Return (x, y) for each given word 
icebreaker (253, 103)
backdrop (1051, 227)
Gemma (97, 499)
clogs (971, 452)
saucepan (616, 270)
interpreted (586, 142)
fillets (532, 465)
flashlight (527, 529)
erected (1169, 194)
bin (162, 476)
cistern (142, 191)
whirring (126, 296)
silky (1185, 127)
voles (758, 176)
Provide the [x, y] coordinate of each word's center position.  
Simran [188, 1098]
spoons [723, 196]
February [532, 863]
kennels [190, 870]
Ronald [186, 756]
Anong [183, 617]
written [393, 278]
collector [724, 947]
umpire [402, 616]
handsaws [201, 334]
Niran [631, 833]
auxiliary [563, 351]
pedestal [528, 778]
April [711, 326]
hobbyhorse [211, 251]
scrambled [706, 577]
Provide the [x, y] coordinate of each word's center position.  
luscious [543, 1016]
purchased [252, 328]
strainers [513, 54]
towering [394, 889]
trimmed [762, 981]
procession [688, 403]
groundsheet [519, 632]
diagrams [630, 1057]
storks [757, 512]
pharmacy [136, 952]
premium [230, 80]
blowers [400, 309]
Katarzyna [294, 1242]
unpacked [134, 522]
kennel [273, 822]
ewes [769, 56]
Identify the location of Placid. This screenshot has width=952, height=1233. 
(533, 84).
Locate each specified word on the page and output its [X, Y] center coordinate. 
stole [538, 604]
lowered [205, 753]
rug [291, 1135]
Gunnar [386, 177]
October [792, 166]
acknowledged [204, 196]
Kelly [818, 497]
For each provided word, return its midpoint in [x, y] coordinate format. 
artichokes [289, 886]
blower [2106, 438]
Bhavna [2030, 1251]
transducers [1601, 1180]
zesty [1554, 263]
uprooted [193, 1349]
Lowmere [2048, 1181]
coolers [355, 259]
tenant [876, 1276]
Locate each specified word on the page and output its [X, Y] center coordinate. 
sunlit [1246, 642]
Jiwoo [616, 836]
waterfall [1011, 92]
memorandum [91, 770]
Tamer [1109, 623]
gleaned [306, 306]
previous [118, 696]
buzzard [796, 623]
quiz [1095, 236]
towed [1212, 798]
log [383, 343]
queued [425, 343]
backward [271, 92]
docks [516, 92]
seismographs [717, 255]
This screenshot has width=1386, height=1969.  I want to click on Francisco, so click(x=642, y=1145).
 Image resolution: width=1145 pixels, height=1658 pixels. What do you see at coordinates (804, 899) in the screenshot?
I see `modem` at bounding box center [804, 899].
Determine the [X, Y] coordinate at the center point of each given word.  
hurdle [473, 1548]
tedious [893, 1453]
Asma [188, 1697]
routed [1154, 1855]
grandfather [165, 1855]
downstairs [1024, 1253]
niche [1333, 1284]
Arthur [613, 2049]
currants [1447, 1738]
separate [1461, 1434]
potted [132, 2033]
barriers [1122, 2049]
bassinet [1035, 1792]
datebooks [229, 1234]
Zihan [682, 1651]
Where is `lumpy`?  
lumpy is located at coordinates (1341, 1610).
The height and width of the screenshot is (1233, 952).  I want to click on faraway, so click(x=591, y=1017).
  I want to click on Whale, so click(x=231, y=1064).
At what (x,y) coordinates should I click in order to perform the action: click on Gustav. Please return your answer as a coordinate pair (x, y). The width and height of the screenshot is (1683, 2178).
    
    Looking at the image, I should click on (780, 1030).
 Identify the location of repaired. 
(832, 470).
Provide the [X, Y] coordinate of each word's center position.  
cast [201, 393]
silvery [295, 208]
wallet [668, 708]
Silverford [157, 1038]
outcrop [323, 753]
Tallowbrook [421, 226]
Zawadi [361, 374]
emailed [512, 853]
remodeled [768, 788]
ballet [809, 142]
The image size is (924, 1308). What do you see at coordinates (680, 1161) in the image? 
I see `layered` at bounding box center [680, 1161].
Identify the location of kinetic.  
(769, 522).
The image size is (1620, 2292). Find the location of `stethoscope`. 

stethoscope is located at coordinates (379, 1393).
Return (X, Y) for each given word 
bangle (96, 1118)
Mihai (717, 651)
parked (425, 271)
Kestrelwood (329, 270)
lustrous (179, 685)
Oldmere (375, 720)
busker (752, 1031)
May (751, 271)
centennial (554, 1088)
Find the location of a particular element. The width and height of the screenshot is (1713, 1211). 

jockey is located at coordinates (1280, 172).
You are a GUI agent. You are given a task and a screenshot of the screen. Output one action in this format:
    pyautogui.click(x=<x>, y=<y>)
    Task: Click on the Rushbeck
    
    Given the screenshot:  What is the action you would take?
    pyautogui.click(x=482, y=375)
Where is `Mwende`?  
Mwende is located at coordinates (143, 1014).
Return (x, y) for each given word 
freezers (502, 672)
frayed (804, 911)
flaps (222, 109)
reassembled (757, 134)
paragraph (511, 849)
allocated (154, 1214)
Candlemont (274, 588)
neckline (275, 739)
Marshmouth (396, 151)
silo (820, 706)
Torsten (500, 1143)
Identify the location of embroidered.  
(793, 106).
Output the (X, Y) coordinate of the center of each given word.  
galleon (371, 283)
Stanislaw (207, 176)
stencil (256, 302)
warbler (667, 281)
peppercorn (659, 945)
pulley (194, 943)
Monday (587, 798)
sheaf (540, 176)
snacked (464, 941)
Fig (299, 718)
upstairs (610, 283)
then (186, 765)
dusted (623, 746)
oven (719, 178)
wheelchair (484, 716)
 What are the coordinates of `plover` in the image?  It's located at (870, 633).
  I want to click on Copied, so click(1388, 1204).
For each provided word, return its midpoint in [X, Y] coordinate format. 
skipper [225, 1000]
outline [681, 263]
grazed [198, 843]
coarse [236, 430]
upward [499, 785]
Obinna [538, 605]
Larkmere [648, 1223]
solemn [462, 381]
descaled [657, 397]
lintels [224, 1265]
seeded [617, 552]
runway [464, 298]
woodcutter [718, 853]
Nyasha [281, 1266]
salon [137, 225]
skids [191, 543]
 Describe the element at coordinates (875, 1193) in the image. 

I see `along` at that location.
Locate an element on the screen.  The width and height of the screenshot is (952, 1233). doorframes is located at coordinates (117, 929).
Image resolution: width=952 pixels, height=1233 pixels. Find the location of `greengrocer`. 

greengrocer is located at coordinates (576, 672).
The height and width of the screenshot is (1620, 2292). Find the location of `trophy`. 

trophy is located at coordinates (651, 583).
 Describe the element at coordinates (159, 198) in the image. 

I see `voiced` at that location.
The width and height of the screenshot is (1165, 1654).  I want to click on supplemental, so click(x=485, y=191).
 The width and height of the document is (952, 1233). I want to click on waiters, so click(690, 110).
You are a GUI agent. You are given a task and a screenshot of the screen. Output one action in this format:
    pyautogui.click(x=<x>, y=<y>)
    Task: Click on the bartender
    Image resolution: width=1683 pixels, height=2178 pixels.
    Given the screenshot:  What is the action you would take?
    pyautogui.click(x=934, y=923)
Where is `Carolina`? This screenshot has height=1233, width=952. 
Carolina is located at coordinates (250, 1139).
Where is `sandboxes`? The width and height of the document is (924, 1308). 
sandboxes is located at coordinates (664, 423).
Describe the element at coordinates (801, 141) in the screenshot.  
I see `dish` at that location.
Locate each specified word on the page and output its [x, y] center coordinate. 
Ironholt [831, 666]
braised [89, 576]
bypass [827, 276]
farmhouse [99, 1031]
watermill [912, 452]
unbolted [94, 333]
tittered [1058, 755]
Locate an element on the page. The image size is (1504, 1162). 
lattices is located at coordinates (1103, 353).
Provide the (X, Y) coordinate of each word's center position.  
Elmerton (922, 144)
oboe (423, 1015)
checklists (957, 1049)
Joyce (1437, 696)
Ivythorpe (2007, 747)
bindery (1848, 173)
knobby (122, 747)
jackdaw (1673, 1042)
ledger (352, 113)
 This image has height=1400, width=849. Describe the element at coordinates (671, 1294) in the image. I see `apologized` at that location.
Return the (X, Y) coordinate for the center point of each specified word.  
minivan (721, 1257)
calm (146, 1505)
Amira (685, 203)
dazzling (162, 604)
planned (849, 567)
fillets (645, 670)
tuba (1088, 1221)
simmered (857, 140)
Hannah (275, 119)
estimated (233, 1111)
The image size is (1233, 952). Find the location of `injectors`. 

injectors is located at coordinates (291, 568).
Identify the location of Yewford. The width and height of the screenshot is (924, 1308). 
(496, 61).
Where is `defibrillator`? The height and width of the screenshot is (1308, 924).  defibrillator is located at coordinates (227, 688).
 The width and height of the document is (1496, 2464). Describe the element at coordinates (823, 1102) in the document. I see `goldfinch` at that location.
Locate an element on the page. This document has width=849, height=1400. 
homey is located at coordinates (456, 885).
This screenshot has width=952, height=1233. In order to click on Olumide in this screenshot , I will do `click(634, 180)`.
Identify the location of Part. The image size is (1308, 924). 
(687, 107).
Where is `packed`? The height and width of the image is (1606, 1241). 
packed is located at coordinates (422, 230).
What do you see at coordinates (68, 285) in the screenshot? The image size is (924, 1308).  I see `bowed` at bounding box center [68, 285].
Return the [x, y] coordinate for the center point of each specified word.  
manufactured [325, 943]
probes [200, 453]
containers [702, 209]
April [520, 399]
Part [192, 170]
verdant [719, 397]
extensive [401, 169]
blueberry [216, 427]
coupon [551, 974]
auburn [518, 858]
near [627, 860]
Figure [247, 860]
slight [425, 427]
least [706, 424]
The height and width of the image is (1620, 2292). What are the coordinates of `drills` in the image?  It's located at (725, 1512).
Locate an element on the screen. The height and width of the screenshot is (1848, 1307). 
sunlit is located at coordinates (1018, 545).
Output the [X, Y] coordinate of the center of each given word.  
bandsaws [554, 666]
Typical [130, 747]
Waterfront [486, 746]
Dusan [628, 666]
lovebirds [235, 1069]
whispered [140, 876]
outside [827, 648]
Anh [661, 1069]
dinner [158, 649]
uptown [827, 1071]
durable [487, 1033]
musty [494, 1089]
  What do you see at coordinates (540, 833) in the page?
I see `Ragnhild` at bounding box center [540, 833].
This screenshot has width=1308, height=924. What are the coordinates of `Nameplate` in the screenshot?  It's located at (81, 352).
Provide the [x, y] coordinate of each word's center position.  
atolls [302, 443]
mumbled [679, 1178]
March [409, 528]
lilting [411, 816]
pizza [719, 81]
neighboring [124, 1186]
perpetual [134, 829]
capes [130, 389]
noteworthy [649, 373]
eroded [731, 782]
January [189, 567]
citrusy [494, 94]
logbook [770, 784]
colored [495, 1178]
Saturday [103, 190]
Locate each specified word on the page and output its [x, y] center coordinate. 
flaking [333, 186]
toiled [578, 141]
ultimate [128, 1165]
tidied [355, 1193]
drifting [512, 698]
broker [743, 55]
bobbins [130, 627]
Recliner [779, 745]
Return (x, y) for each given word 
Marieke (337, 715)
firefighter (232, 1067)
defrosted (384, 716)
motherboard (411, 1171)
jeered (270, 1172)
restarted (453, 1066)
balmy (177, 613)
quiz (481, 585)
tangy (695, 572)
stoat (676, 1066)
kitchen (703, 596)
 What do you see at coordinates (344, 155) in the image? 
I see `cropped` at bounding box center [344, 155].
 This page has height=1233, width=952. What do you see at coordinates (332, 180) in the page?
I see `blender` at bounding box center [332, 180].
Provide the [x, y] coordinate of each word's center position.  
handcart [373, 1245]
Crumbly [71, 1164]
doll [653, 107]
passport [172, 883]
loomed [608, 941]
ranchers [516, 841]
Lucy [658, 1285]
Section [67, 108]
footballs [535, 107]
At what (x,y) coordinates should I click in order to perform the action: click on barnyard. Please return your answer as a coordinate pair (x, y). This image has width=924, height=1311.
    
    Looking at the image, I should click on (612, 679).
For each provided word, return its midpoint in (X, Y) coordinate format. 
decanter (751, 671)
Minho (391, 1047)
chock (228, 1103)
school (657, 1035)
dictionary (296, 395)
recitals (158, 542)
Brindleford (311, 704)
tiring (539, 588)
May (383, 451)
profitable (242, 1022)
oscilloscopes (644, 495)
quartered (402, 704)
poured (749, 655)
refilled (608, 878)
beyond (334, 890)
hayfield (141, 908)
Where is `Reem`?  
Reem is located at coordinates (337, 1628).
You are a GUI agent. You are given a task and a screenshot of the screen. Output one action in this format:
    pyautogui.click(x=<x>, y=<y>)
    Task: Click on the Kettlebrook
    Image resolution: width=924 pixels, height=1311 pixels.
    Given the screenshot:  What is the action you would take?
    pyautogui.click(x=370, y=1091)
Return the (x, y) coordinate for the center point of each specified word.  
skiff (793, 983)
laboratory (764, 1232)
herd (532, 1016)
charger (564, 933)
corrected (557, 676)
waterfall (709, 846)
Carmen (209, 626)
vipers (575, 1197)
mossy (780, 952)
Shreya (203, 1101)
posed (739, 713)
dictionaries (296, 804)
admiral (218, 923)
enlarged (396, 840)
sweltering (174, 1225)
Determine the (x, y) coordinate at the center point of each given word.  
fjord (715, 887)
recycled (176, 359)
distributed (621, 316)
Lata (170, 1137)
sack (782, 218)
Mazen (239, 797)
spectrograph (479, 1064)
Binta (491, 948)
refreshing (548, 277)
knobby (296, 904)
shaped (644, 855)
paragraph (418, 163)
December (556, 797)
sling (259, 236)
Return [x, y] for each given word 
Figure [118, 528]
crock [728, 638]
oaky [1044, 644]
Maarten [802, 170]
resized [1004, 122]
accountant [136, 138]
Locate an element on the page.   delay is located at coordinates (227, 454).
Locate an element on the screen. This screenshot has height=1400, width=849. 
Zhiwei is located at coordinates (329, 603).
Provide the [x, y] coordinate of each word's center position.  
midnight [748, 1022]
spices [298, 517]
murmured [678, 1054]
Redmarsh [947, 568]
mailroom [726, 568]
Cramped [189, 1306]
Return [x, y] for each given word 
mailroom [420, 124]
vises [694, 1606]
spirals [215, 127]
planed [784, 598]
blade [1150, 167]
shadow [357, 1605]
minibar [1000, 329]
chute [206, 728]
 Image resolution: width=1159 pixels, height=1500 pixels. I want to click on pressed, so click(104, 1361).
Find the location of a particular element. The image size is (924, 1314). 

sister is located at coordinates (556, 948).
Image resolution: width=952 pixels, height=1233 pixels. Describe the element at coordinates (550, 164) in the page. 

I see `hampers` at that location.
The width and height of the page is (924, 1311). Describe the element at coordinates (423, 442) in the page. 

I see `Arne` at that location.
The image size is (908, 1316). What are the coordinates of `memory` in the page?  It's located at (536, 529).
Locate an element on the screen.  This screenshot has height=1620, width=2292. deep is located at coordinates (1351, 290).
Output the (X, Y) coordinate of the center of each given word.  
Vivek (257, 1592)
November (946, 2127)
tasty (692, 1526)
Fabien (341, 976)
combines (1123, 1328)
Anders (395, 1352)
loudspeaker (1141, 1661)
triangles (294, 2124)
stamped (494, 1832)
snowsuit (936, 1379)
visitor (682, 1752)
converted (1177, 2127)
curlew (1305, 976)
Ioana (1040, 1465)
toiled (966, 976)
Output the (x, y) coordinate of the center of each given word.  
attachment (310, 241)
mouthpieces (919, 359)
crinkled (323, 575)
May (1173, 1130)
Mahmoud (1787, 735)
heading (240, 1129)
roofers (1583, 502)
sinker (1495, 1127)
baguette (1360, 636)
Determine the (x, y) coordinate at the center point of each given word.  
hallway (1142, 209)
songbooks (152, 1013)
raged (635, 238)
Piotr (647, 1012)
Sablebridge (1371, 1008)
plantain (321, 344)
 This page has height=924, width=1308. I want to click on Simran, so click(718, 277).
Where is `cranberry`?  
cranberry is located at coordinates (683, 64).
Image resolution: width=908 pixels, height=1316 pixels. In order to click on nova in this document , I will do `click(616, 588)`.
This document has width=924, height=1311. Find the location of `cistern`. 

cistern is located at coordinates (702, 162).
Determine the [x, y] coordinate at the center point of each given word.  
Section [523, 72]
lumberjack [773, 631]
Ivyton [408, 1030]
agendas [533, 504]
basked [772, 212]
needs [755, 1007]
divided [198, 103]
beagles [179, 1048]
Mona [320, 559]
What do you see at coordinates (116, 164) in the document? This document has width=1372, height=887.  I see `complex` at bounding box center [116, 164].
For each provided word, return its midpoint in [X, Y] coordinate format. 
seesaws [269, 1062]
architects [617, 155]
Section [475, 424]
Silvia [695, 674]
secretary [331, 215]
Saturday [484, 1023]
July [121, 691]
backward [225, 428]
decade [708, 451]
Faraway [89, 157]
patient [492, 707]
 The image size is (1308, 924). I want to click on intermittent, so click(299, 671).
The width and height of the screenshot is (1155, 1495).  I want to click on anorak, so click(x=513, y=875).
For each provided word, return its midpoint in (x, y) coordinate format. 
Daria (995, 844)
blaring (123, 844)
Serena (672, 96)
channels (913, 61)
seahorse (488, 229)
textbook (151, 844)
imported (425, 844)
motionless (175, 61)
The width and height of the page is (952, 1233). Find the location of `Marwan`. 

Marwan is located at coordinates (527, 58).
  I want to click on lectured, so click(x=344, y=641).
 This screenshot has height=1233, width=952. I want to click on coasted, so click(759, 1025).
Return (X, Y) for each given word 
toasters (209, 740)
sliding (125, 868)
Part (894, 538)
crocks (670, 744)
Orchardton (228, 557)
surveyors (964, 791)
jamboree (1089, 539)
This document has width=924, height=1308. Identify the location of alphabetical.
· · · · · · ·
## EXERCISE PROMPT
Reproduce the lines running from the line containing "extensive [401, 169]" through the line containing "The height and width of the image is (1620, 2292)." among the records above, keeping every character unchanged.

## TASK ANSWER
extensive [401, 169]
blueberry [216, 427]
coupon [551, 974]
auburn [518, 858]
near [627, 860]
Figure [247, 860]
slight [425, 427]
least [706, 424]
The height and width of the image is (1620, 2292). What are the coordinates of `drills` in the image?  It's located at (725, 1512).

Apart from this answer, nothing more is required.